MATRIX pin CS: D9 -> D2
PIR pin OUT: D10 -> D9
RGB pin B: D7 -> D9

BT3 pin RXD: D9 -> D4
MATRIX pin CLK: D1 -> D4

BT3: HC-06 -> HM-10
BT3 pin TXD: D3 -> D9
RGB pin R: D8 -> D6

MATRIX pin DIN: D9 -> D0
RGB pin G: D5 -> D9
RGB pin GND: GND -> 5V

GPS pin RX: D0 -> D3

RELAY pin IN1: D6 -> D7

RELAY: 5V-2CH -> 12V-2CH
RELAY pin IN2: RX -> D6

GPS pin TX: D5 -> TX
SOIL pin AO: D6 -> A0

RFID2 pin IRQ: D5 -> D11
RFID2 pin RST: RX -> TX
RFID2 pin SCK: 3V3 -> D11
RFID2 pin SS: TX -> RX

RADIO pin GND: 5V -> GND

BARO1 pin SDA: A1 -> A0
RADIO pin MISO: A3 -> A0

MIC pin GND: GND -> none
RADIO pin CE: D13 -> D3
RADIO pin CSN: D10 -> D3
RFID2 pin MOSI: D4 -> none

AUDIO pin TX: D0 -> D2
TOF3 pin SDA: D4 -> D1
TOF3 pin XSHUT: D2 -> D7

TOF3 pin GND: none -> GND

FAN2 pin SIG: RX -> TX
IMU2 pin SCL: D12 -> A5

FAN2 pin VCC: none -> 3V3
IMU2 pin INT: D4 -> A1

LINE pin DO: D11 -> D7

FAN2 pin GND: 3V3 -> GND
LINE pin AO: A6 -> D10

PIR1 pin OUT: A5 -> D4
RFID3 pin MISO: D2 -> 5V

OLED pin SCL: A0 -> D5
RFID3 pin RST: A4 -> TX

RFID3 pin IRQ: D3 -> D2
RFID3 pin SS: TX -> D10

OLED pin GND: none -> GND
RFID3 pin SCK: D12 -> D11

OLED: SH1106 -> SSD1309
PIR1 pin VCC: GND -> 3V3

----------

YOUR OBJECTIVE
Repeat the entire listing above, keeping every line exactly the same.

TASK RESPONSE
MATRIX pin CS: D9 -> D2
PIR pin OUT: D10 -> D9
RGB pin B: D7 -> D9

BT3 pin RXD: D9 -> D4
MATRIX pin CLK: D1 -> D4

BT3: HC-06 -> HM-10
BT3 pin TXD: D3 -> D9
RGB pin R: D8 -> D6

MATRIX pin DIN: D9 -> D0
RGB pin G: D5 -> D9
RGB pin GND: GND -> 5V

GPS pin RX: D0 -> D3

RELAY pin IN1: D6 -> D7

RELAY: 5V-2CH -> 12V-2CH
RELAY pin IN2: RX -> D6

GPS pin TX: D5 -> TX
SOIL pin AO: D6 -> A0

RFID2 pin IRQ: D5 -> D11
RFID2 pin RST: RX -> TX
RFID2 pin SCK: 3V3 -> D11
RFID2 pin SS: TX -> RX

RADIO pin GND: 5V -> GND

BARO1 pin SDA: A1 -> A0
RADIO pin MISO: A3 -> A0

MIC pin GND: GND -> none
RADIO pin CE: D13 -> D3
RADIO pin CSN: D10 -> D3
RFID2 pin MOSI: D4 -> none

AUDIO pin TX: D0 -> D2
TOF3 pin SDA: D4 -> D1
TOF3 pin XSHUT: D2 -> D7

TOF3 pin GND: none -> GND

FAN2 pin SIG: RX -> TX
IMU2 pin SCL: D12 -> A5

FAN2 pin VCC: none -> 3V3
IMU2 pin INT: D4 -> A1

LINE pin DO: D11 -> D7

FAN2 pin GND: 3V3 -> GND
LINE pin AO: A6 -> D10

PIR1 pin OUT: A5 -> D4
RFID3 pin MISO: D2 -> 5V

OLED pin SCL: A0 -> D5
RFID3 pin RST: A4 -> TX

RFID3 pin IRQ: D3 -> D2
RFID3 pin SS: TX -> D10

OLED pin GND: none -> GND
RFID3 pin SCK: D12 -> D11

OLED: SH1106 -> SSD1309
PIR1 pin VCC: GND -> 3V3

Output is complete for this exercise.